> **Spatial object tracking data**

──────

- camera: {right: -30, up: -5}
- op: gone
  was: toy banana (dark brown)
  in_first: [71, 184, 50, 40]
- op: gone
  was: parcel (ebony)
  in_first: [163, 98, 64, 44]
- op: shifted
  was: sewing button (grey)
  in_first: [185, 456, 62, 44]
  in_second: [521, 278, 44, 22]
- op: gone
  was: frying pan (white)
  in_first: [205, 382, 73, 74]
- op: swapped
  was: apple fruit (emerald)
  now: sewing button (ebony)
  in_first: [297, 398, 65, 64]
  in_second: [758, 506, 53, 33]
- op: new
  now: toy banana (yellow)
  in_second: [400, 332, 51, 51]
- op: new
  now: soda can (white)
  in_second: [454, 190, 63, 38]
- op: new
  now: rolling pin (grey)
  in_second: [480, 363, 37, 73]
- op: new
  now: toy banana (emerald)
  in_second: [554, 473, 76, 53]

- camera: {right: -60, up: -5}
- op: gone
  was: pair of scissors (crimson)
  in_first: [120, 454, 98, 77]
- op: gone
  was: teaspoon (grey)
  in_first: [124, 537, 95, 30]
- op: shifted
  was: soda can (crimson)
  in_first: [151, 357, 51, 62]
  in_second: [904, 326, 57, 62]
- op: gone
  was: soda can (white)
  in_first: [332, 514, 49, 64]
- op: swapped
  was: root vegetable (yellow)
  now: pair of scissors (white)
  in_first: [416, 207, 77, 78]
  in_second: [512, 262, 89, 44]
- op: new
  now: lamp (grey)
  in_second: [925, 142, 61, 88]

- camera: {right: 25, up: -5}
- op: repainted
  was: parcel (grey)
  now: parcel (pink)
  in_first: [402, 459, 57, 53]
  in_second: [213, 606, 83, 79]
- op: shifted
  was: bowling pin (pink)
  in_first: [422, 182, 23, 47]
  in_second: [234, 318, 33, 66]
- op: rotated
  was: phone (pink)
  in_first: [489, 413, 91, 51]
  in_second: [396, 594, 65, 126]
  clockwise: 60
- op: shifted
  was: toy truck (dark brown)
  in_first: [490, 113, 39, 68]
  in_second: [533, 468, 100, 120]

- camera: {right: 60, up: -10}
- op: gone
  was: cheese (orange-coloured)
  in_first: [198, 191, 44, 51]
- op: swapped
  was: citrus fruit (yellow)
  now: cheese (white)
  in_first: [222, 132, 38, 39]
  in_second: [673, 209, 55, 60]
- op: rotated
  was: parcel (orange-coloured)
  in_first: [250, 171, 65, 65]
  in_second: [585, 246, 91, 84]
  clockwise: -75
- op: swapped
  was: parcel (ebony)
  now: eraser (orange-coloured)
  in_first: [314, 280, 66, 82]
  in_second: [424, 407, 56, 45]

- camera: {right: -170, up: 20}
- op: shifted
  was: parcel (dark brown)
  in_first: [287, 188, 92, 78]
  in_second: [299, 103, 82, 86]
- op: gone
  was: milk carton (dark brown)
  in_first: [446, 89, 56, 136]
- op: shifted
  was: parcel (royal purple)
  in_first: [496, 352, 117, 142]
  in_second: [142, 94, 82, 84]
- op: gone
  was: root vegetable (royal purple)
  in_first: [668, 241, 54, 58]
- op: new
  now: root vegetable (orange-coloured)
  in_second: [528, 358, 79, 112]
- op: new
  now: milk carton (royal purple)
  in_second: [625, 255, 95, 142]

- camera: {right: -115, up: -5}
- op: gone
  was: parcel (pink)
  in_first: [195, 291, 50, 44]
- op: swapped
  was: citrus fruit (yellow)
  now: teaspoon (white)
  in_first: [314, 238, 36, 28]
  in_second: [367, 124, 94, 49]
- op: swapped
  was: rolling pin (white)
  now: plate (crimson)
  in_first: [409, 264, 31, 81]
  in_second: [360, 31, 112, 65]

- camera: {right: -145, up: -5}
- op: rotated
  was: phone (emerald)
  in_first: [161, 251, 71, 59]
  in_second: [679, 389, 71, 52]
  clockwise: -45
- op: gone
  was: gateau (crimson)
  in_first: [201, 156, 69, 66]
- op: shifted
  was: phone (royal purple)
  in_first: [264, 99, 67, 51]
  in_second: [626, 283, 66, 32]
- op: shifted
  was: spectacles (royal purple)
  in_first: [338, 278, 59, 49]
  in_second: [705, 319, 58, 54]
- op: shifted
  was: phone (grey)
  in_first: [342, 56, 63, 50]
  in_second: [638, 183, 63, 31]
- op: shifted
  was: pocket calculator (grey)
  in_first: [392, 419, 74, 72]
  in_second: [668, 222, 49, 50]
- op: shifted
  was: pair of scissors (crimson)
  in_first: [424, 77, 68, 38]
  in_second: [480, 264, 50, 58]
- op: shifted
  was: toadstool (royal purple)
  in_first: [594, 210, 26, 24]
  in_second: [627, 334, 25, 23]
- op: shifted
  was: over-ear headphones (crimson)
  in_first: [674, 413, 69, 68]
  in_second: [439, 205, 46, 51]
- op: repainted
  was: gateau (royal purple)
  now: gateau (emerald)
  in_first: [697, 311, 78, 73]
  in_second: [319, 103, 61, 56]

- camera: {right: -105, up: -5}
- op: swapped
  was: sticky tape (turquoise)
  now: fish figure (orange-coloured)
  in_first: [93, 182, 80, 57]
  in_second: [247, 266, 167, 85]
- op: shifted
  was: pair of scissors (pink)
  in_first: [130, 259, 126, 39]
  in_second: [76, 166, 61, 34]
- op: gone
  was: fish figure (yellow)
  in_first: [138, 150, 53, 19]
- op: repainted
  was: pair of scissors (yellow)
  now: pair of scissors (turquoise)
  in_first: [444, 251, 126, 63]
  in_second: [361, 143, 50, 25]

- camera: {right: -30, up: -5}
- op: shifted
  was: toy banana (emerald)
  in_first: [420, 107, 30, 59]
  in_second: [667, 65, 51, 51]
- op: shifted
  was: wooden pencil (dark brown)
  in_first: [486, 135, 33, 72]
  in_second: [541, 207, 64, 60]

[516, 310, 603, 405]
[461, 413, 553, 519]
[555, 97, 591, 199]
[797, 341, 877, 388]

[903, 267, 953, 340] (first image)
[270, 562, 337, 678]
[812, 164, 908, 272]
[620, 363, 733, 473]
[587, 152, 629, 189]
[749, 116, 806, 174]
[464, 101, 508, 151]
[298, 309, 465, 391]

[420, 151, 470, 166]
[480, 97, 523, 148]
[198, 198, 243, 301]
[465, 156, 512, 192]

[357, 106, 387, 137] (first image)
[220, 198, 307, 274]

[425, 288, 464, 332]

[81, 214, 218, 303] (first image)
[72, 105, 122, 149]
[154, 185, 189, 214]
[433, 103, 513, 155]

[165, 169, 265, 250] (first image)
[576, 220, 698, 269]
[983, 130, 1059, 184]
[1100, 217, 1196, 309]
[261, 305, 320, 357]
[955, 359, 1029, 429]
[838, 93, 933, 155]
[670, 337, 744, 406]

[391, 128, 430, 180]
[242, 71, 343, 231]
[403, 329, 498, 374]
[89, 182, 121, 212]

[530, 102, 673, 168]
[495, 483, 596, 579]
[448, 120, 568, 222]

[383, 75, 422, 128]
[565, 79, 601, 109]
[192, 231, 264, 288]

──────

> **WHAT NEEDS TO BE DONE**
For this exercise, return every line from the data that holds the string "sewing".

> **WORKED SOLUTION**
  was: sewing button (grey)
  now: sewing button (ebony)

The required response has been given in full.